> _What the task asks_: Which lines in the records below mention the word "green"? Copy each one out.

> _Records for processing_:

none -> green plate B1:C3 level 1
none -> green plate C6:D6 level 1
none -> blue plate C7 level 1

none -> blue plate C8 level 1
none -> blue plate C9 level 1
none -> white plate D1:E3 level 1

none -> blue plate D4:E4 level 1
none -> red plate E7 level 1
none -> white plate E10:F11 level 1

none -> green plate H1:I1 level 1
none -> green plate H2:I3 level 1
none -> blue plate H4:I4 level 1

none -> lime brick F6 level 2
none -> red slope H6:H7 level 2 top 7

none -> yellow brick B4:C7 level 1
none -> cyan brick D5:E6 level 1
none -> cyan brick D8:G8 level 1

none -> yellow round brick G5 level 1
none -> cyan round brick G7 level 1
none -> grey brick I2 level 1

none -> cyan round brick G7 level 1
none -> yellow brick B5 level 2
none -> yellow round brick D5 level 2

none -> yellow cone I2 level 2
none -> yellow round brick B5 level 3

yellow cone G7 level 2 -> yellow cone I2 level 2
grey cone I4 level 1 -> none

> _Exercise response_:
none -> green plate B1:C3 level 1
none -> green plate C6:D6 level 1
none -> green plate H1:I1 level 1
none -> green plate H2:I3 level 1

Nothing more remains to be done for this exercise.